* [WORK REQUEST]: From the line that contains "RELAY pin IN1: D7 -> D1" to the last line of the entries, set down each line exactly as written, both ends included, with nothing else.

* [RECORDS FOR PROCESSING]:
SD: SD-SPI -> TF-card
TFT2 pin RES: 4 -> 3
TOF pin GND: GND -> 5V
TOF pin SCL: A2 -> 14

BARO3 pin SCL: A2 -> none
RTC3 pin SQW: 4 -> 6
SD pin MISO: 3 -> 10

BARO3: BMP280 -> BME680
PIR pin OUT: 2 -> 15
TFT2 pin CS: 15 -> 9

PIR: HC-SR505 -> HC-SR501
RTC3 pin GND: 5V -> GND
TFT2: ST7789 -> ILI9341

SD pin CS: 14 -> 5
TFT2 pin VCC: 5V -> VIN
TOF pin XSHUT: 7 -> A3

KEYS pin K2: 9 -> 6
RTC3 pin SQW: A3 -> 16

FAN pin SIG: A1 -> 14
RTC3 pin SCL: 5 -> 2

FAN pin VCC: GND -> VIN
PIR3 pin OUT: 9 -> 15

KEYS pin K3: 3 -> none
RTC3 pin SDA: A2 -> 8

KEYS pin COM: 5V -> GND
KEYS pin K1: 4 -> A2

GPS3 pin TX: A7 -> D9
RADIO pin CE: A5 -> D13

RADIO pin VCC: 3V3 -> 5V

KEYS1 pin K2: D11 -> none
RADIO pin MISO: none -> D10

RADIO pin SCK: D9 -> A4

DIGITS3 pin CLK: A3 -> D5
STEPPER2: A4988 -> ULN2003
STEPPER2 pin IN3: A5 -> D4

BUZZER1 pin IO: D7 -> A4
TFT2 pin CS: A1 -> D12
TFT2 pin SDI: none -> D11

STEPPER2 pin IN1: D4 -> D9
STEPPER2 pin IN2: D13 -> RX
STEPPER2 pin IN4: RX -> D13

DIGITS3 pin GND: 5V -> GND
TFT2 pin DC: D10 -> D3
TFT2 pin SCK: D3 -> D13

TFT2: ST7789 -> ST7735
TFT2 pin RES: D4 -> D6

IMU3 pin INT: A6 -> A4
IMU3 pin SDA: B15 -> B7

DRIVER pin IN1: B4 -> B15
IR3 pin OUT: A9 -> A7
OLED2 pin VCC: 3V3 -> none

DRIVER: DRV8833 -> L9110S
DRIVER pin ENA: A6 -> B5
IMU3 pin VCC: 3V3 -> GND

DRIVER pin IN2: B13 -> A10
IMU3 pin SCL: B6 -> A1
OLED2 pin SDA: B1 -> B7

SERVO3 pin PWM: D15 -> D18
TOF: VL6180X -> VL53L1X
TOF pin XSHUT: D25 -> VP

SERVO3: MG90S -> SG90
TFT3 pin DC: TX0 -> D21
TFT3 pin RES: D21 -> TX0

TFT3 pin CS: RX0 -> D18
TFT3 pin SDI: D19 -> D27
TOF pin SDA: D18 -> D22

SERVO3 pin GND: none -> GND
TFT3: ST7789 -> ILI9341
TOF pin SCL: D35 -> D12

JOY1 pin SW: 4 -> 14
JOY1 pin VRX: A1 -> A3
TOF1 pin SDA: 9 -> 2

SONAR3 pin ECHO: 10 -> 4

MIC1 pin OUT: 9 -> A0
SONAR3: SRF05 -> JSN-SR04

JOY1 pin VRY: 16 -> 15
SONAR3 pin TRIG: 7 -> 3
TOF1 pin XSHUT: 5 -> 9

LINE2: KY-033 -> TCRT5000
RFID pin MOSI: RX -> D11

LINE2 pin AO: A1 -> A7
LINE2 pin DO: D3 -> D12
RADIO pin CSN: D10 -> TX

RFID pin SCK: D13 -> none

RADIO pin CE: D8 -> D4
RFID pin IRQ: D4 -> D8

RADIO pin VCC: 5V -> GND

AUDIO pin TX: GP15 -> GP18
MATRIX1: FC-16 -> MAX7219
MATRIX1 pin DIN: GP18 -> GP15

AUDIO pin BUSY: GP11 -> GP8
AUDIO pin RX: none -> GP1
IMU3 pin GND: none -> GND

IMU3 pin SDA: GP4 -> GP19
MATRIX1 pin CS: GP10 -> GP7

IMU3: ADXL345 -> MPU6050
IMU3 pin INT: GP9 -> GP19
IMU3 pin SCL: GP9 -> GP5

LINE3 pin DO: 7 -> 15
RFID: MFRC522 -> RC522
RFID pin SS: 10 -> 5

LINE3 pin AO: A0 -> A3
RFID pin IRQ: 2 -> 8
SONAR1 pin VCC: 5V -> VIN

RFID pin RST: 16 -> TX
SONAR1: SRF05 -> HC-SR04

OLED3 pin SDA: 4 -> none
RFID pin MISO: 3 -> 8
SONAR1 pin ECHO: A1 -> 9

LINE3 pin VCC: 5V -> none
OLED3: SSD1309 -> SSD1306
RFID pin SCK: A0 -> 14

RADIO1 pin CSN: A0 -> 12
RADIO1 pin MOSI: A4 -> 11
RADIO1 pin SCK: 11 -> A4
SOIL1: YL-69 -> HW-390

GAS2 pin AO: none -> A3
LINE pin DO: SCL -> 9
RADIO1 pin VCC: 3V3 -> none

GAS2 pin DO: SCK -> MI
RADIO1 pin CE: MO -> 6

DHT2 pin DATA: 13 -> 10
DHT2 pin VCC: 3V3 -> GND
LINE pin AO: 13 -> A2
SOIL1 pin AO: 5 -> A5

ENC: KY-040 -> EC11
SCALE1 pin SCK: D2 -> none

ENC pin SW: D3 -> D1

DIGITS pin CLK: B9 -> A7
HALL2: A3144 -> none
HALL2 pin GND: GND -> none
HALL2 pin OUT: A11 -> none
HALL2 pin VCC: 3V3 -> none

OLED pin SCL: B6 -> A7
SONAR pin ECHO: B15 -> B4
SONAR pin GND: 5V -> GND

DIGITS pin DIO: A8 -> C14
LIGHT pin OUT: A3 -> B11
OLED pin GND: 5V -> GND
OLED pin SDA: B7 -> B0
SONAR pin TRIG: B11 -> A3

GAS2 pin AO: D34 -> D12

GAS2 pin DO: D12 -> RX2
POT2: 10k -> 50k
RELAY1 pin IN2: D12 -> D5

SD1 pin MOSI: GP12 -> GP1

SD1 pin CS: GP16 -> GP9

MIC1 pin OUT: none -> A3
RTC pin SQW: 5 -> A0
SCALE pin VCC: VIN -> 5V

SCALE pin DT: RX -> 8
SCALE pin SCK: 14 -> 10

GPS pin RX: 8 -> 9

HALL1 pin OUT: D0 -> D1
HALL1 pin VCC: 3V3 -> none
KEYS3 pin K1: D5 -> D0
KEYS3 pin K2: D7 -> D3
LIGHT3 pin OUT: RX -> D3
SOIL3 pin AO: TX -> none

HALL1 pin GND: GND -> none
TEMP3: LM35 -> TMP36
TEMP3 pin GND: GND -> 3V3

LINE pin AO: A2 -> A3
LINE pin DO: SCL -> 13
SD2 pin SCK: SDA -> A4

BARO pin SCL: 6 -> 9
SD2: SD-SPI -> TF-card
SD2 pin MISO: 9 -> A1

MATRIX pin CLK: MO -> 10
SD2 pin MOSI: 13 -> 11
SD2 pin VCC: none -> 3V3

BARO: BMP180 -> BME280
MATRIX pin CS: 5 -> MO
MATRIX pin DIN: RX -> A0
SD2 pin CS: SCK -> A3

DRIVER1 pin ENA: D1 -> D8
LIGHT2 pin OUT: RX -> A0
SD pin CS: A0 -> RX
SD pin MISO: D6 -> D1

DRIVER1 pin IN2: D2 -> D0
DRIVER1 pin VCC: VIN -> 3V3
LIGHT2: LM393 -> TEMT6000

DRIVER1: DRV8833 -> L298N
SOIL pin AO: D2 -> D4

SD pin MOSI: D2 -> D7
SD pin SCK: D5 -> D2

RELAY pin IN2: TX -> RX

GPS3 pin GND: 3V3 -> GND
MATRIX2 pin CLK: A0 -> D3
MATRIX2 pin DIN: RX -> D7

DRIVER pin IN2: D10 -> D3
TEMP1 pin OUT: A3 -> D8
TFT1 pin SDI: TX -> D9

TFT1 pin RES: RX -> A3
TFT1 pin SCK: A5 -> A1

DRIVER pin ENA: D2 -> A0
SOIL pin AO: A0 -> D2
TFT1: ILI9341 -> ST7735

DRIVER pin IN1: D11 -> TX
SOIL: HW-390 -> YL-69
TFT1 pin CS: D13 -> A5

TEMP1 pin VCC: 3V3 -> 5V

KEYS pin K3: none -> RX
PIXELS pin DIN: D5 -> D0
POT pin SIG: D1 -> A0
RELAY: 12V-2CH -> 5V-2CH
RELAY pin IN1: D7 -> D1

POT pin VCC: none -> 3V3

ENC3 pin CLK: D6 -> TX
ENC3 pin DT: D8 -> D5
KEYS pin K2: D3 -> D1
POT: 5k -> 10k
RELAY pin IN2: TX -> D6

* [YOUR RESPONSE]:
RELAY pin IN1: D7 -> D1

POT pin VCC: none -> 3V3

ENC3 pin CLK: D6 -> TX
ENC3 pin DT: D8 -> D5
KEYS pin K2: D3 -> D1
POT: 5k -> 10k
RELAY pin IN2: TX -> D6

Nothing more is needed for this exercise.